Listed records
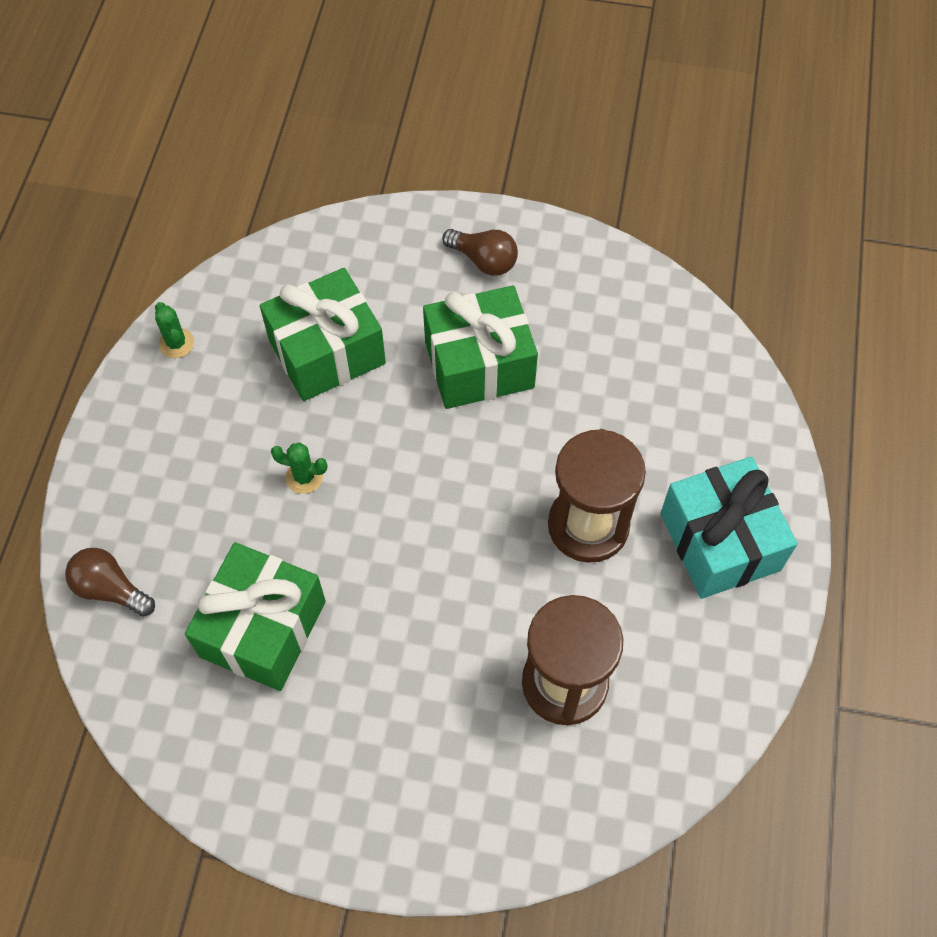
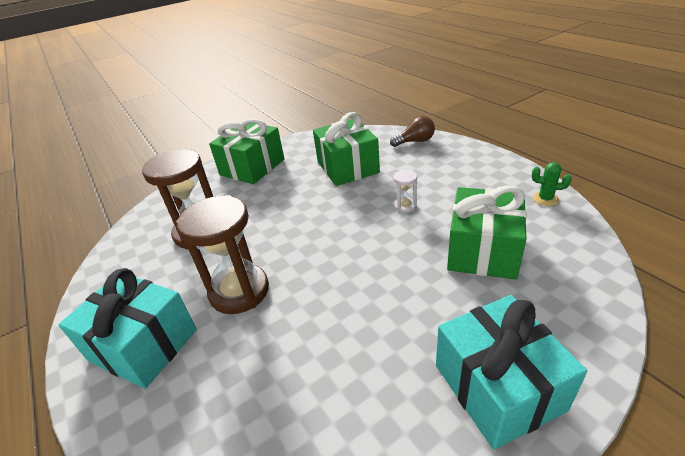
camera: 140 degrees right, 25 degrees down
(304, 477) = (405, 206): green cactus -> white hourglass
(479, 364) = (398, 315): green gift -> green gift (252, 167)
(484, 260) = (498, 387): brown light bulb -> turquoise gift

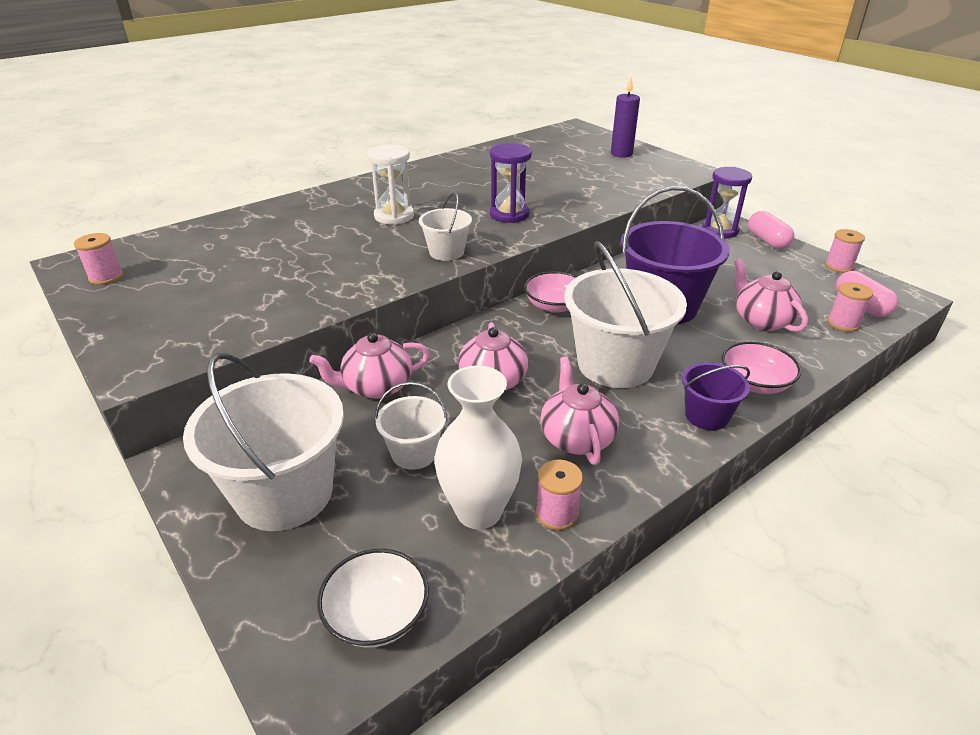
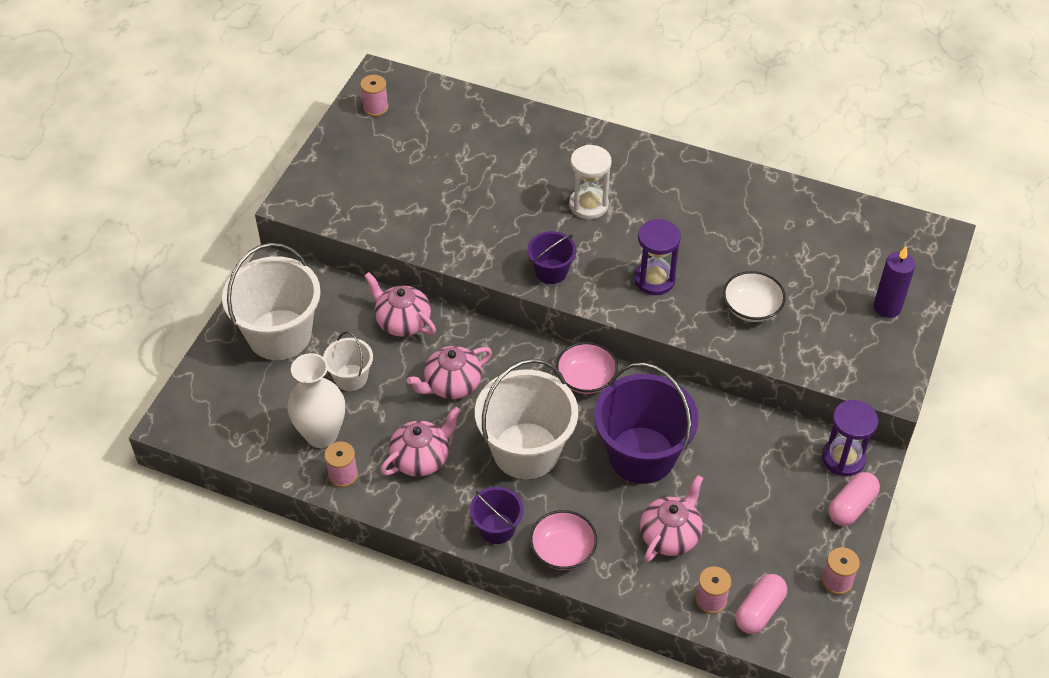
camera: 60 degrees right, 15 degrees up
(377, 614) = (225, 425): white bowl -> white bowl (751, 308)
(446, 252) = (551, 271): white bucket -> purple bucket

Goal of the exercise
The answer needed is a single number: how many lines in the records above hold the string "white". Please write nothing else.

Result
3